[Extracted data entries]
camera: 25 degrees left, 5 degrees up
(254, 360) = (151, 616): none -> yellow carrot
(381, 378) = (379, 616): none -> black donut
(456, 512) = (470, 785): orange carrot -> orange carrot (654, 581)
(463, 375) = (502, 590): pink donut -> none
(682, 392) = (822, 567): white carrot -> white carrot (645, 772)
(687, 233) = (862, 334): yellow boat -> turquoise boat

» Work instruction
Keeping every word and mark as it is, print the entries above.

» Output for this task
camera: 25 degrees left, 5 degrees up
(254, 360) = (151, 616): none -> yellow carrot
(381, 378) = (379, 616): none -> black donut
(456, 512) = (470, 785): orange carrot -> orange carrot (654, 581)
(463, 375) = (502, 590): pink donut -> none
(682, 392) = (822, 567): white carrot -> white carrot (645, 772)
(687, 233) = (862, 334): yellow boat -> turquoise boat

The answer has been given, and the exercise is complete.